*** Records supplied ***
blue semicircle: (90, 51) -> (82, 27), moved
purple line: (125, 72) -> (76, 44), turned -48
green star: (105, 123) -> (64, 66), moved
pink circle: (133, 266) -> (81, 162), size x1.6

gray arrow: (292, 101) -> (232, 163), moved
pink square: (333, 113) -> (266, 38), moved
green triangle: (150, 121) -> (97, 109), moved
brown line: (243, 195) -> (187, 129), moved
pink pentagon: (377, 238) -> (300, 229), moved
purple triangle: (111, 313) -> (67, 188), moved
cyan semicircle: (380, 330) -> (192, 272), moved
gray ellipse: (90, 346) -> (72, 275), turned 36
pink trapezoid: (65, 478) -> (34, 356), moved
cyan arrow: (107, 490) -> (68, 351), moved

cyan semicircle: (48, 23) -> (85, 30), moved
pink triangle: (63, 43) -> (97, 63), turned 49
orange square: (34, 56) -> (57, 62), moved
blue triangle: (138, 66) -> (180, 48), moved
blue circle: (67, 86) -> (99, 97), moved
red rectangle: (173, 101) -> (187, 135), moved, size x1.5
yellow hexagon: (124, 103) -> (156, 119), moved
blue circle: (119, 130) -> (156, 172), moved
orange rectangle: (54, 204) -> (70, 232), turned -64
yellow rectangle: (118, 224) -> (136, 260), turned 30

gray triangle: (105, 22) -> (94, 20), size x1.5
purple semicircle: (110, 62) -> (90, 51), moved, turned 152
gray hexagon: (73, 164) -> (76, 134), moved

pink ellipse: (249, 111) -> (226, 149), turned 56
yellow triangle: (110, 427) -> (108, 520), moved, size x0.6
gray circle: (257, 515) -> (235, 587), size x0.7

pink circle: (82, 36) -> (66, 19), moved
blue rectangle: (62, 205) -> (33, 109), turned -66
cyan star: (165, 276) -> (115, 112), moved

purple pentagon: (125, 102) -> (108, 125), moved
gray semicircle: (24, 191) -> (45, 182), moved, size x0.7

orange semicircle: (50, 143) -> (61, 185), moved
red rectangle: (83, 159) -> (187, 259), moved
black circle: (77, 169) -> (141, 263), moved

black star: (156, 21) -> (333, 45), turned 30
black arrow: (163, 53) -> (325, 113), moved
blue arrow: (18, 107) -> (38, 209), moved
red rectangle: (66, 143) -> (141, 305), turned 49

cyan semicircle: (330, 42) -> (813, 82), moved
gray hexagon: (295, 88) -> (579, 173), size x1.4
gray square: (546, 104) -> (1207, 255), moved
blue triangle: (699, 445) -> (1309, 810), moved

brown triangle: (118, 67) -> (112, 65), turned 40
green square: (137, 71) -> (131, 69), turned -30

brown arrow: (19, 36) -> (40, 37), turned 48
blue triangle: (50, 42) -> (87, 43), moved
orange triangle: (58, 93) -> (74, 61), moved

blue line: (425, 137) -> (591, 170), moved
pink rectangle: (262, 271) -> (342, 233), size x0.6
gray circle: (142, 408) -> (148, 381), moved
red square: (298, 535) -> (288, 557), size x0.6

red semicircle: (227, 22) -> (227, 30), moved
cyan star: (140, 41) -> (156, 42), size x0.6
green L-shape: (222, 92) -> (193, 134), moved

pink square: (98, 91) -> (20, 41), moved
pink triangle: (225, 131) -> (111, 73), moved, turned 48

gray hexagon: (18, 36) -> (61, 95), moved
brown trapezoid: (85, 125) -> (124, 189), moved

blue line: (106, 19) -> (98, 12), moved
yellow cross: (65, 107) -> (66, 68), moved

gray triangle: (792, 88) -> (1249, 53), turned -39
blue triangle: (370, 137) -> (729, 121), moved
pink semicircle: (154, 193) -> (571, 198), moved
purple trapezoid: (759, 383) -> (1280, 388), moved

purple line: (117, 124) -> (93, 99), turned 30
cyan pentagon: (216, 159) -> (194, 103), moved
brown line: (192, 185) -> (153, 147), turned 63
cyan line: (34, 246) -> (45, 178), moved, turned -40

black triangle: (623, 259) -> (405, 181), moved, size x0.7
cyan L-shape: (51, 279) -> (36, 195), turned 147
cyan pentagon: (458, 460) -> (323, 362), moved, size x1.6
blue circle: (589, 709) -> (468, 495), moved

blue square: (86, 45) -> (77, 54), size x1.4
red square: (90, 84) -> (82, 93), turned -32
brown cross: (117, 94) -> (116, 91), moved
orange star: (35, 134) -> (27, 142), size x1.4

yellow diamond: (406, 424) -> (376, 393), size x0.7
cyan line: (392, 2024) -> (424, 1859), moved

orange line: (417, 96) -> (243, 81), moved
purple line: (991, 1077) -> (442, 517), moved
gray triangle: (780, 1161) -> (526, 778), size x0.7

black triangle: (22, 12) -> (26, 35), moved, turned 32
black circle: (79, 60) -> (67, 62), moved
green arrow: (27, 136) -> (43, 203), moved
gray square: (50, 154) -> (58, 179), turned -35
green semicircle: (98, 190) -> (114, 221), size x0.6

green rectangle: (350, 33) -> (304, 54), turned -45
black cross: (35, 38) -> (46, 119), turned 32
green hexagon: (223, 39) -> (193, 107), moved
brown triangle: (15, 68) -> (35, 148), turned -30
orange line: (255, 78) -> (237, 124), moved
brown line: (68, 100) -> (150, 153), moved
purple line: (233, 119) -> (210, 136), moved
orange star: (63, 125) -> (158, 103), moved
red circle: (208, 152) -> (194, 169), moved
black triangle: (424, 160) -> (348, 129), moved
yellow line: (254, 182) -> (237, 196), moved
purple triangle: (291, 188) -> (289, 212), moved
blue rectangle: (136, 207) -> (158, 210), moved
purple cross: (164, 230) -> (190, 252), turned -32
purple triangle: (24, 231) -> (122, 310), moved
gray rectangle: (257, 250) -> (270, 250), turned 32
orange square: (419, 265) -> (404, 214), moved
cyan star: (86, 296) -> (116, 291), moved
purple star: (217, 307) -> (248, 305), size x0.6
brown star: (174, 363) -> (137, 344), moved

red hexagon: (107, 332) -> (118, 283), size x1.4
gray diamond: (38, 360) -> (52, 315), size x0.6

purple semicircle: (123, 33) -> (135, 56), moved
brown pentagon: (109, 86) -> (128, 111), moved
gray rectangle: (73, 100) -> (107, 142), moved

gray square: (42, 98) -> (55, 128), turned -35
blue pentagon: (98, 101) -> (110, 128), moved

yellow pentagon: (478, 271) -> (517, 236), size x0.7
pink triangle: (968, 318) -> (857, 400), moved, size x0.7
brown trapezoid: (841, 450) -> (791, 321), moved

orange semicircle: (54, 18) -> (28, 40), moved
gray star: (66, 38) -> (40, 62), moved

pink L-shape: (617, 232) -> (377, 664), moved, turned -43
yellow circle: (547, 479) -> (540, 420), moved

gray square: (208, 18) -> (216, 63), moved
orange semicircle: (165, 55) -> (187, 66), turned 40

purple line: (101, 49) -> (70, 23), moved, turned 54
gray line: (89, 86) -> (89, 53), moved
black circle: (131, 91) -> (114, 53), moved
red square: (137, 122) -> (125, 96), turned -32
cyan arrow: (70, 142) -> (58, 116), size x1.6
*** End of Records supplied ***
Exercise aim:
All of the data must be written out again, exactly as it stands.

Completed exercise:
blue semicircle: (90, 51) -> (82, 27), moved
purple line: (125, 72) -> (76, 44), turned -48
green star: (105, 123) -> (64, 66), moved
pink circle: (133, 266) -> (81, 162), size x1.6

gray arrow: (292, 101) -> (232, 163), moved
pink square: (333, 113) -> (266, 38), moved
green triangle: (150, 121) -> (97, 109), moved
brown line: (243, 195) -> (187, 129), moved
pink pentagon: (377, 238) -> (300, 229), moved
purple triangle: (111, 313) -> (67, 188), moved
cyan semicircle: (380, 330) -> (192, 272), moved
gray ellipse: (90, 346) -> (72, 275), turned 36
pink trapezoid: (65, 478) -> (34, 356), moved
cyan arrow: (107, 490) -> (68, 351), moved

cyan semicircle: (48, 23) -> (85, 30), moved
pink triangle: (63, 43) -> (97, 63), turned 49
orange square: (34, 56) -> (57, 62), moved
blue triangle: (138, 66) -> (180, 48), moved
blue circle: (67, 86) -> (99, 97), moved
red rectangle: (173, 101) -> (187, 135), moved, size x1.5
yellow hexagon: (124, 103) -> (156, 119), moved
blue circle: (119, 130) -> (156, 172), moved
orange rectangle: (54, 204) -> (70, 232), turned -64
yellow rectangle: (118, 224) -> (136, 260), turned 30

gray triangle: (105, 22) -> (94, 20), size x1.5
purple semicircle: (110, 62) -> (90, 51), moved, turned 152
gray hexagon: (73, 164) -> (76, 134), moved

pink ellipse: (249, 111) -> (226, 149), turned 56
yellow triangle: (110, 427) -> (108, 520), moved, size x0.6
gray circle: (257, 515) -> (235, 587), size x0.7

pink circle: (82, 36) -> (66, 19), moved
blue rectangle: (62, 205) -> (33, 109), turned -66
cyan star: (165, 276) -> (115, 112), moved

purple pentagon: (125, 102) -> (108, 125), moved
gray semicircle: (24, 191) -> (45, 182), moved, size x0.7

orange semicircle: (50, 143) -> (61, 185), moved
red rectangle: (83, 159) -> (187, 259), moved
black circle: (77, 169) -> (141, 263), moved

black star: (156, 21) -> (333, 45), turned 30
black arrow: (163, 53) -> (325, 113), moved
blue arrow: (18, 107) -> (38, 209), moved
red rectangle: (66, 143) -> (141, 305), turned 49

cyan semicircle: (330, 42) -> (813, 82), moved
gray hexagon: (295, 88) -> (579, 173), size x1.4
gray square: (546, 104) -> (1207, 255), moved
blue triangle: (699, 445) -> (1309, 810), moved

brown triangle: (118, 67) -> (112, 65), turned 40
green square: (137, 71) -> (131, 69), turned -30

brown arrow: (19, 36) -> (40, 37), turned 48
blue triangle: (50, 42) -> (87, 43), moved
orange triangle: (58, 93) -> (74, 61), moved

blue line: (425, 137) -> (591, 170), moved
pink rectangle: (262, 271) -> (342, 233), size x0.6
gray circle: (142, 408) -> (148, 381), moved
red square: (298, 535) -> (288, 557), size x0.6

red semicircle: (227, 22) -> (227, 30), moved
cyan star: (140, 41) -> (156, 42), size x0.6
green L-shape: (222, 92) -> (193, 134), moved

pink square: (98, 91) -> (20, 41), moved
pink triangle: (225, 131) -> (111, 73), moved, turned 48

gray hexagon: (18, 36) -> (61, 95), moved
brown trapezoid: (85, 125) -> (124, 189), moved

blue line: (106, 19) -> (98, 12), moved
yellow cross: (65, 107) -> (66, 68), moved

gray triangle: (792, 88) -> (1249, 53), turned -39
blue triangle: (370, 137) -> (729, 121), moved
pink semicircle: (154, 193) -> (571, 198), moved
purple trapezoid: (759, 383) -> (1280, 388), moved

purple line: (117, 124) -> (93, 99), turned 30
cyan pentagon: (216, 159) -> (194, 103), moved
brown line: (192, 185) -> (153, 147), turned 63
cyan line: (34, 246) -> (45, 178), moved, turned -40

black triangle: (623, 259) -> (405, 181), moved, size x0.7
cyan L-shape: (51, 279) -> (36, 195), turned 147
cyan pentagon: (458, 460) -> (323, 362), moved, size x1.6
blue circle: (589, 709) -> (468, 495), moved

blue square: (86, 45) -> (77, 54), size x1.4
red square: (90, 84) -> (82, 93), turned -32
brown cross: (117, 94) -> (116, 91), moved
orange star: (35, 134) -> (27, 142), size x1.4

yellow diamond: (406, 424) -> (376, 393), size x0.7
cyan line: (392, 2024) -> (424, 1859), moved

orange line: (417, 96) -> (243, 81), moved
purple line: (991, 1077) -> (442, 517), moved
gray triangle: (780, 1161) -> (526, 778), size x0.7

black triangle: (22, 12) -> (26, 35), moved, turned 32
black circle: (79, 60) -> (67, 62), moved
green arrow: (27, 136) -> (43, 203), moved
gray square: (50, 154) -> (58, 179), turned -35
green semicircle: (98, 190) -> (114, 221), size x0.6

green rectangle: (350, 33) -> (304, 54), turned -45
black cross: (35, 38) -> (46, 119), turned 32
green hexagon: (223, 39) -> (193, 107), moved
brown triangle: (15, 68) -> (35, 148), turned -30
orange line: (255, 78) -> (237, 124), moved
brown line: (68, 100) -> (150, 153), moved
purple line: (233, 119) -> (210, 136), moved
orange star: (63, 125) -> (158, 103), moved
red circle: (208, 152) -> (194, 169), moved
black triangle: (424, 160) -> (348, 129), moved
yellow line: (254, 182) -> (237, 196), moved
purple triangle: (291, 188) -> (289, 212), moved
blue rectangle: (136, 207) -> (158, 210), moved
purple cross: (164, 230) -> (190, 252), turned -32
purple triangle: (24, 231) -> (122, 310), moved
gray rectangle: (257, 250) -> (270, 250), turned 32
orange square: (419, 265) -> (404, 214), moved
cyan star: (86, 296) -> (116, 291), moved
purple star: (217, 307) -> (248, 305), size x0.6
brown star: (174, 363) -> (137, 344), moved

red hexagon: (107, 332) -> (118, 283), size x1.4
gray diamond: (38, 360) -> (52, 315), size x0.6

purple semicircle: (123, 33) -> (135, 56), moved
brown pentagon: (109, 86) -> (128, 111), moved
gray rectangle: (73, 100) -> (107, 142), moved

gray square: (42, 98) -> (55, 128), turned -35
blue pentagon: (98, 101) -> (110, 128), moved

yellow pentagon: (478, 271) -> (517, 236), size x0.7
pink triangle: (968, 318) -> (857, 400), moved, size x0.7
brown trapezoid: (841, 450) -> (791, 321), moved

orange semicircle: (54, 18) -> (28, 40), moved
gray star: (66, 38) -> (40, 62), moved

pink L-shape: (617, 232) -> (377, 664), moved, turned -43
yellow circle: (547, 479) -> (540, 420), moved

gray square: (208, 18) -> (216, 63), moved
orange semicircle: (165, 55) -> (187, 66), turned 40

purple line: (101, 49) -> (70, 23), moved, turned 54
gray line: (89, 86) -> (89, 53), moved
black circle: (131, 91) -> (114, 53), moved
red square: (137, 122) -> (125, 96), turned -32
cyan arrow: (70, 142) -> (58, 116), size x1.6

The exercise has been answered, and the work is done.